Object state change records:
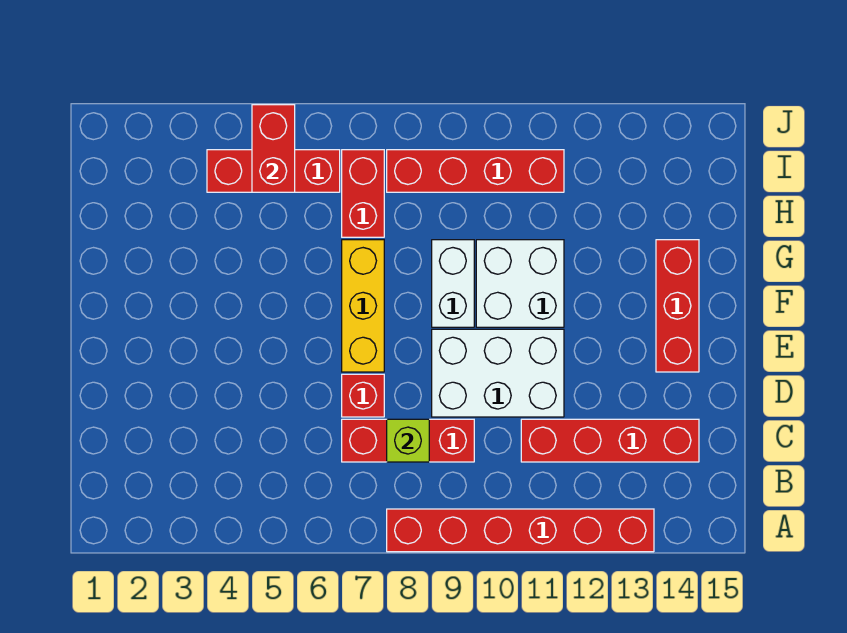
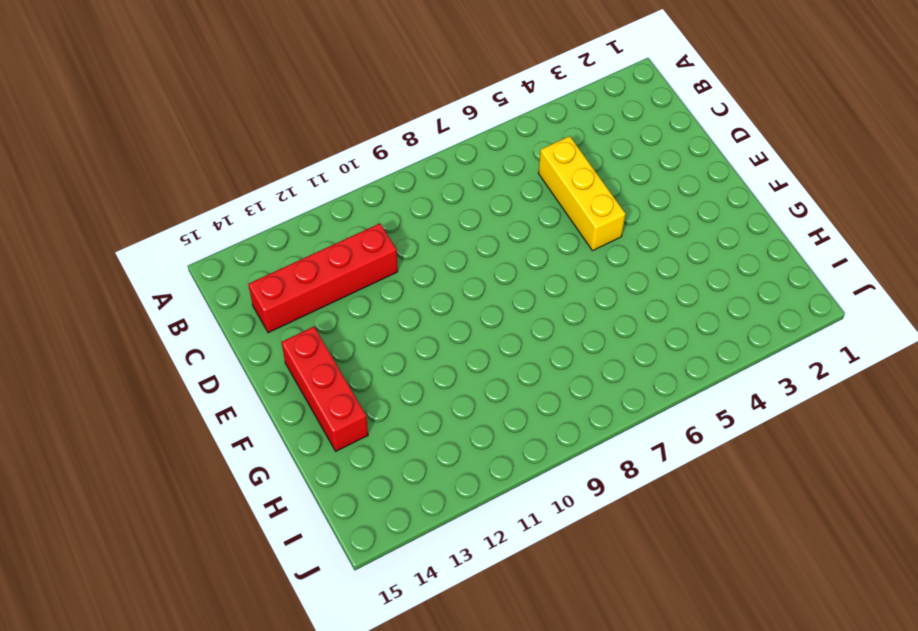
yellow brick C5:E5 level 1 -> yellow brick E7:G7 level 1
none -> red brick A8:A13 level 1
none -> red brick C7:C9 level 1
none -> red brick D7 level 1

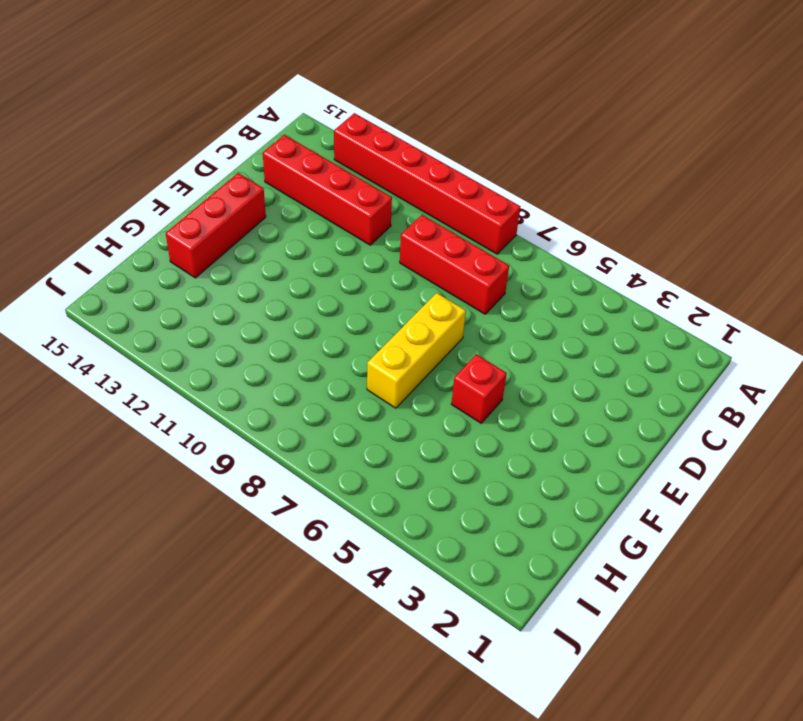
red brick F5 level 1 -> red brick D7 level 1
none -> white brick D9:E11 level 1
none -> white brick F9:G9 level 1
none -> white brick F10:G11 level 1

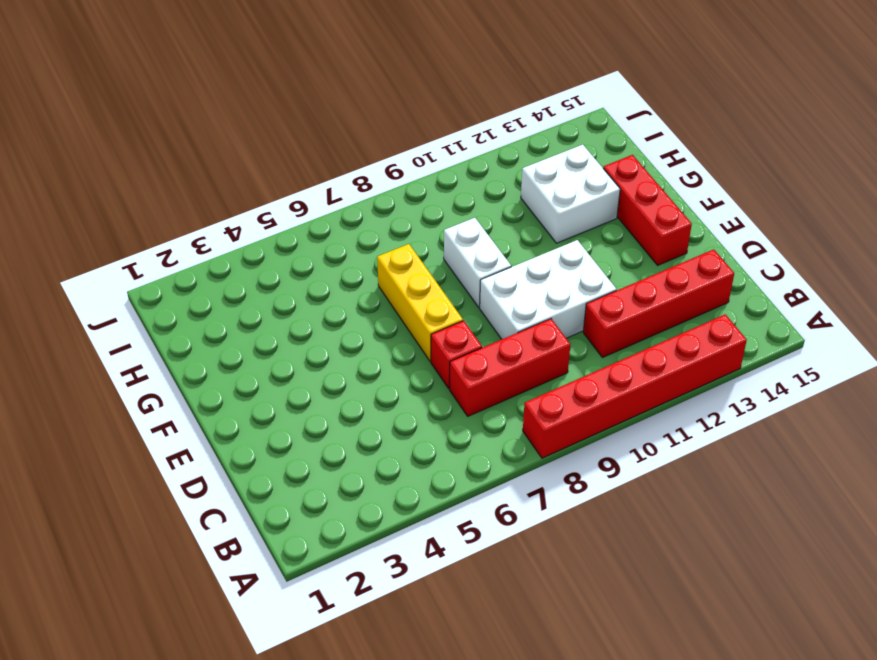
white brick G12:H13 level 1 -> white brick F10:G11 level 1
none -> red brick H7:I7 level 1
none -> red brick I4:I6 level 1
none -> red brick I8:I11 level 1

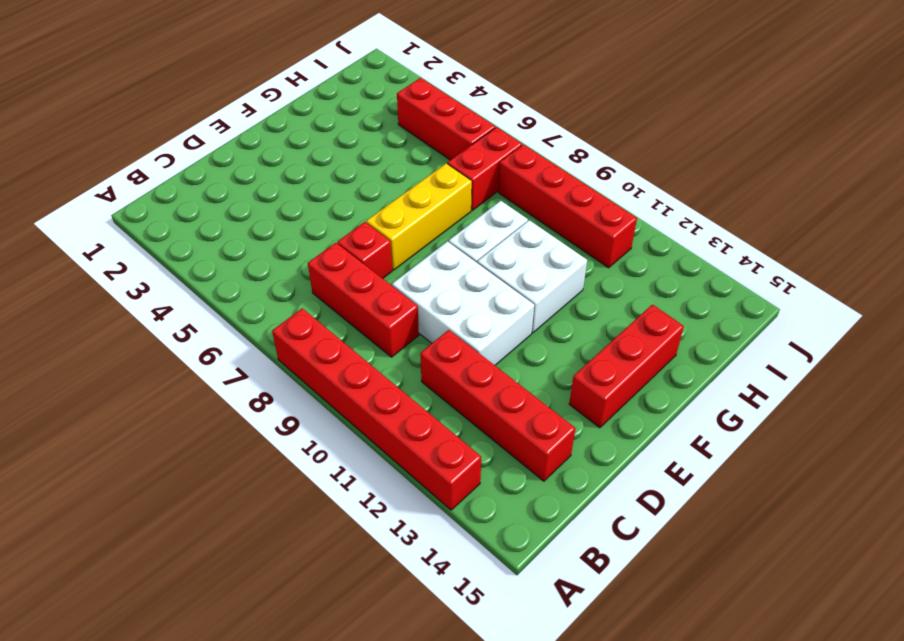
none -> lime brick C8 level 2
none -> red brick I5:J5 level 2

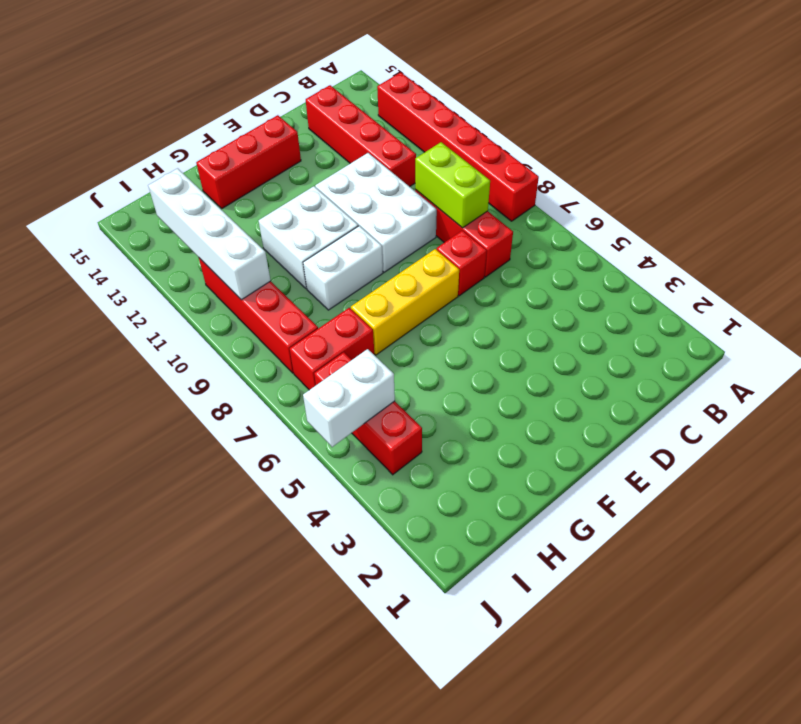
lime brick C8:C9 level 2 -> lime brick C8 level 2
white brick I5:J5 level 2 -> red brick I5:J5 level 2
white brick I10:I13 level 2 -> none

Task to complete: From the line containing "none -> white brick F9:G9 level 1" through the final line of the records, write out each line exactly, and include no pictures.

Exercise solution:
none -> white brick F9:G9 level 1
none -> white brick F10:G11 level 1

white brick G12:H13 level 1 -> white brick F10:G11 level 1
none -> red brick H7:I7 level 1
none -> red brick I4:I6 level 1
none -> red brick I8:I11 level 1

none -> lime brick C8 level 2
none -> red brick I5:J5 level 2

lime brick C8:C9 level 2 -> lime brick C8 level 2
white brick I5:J5 level 2 -> red brick I5:J5 level 2
white brick I10:I13 level 2 -> none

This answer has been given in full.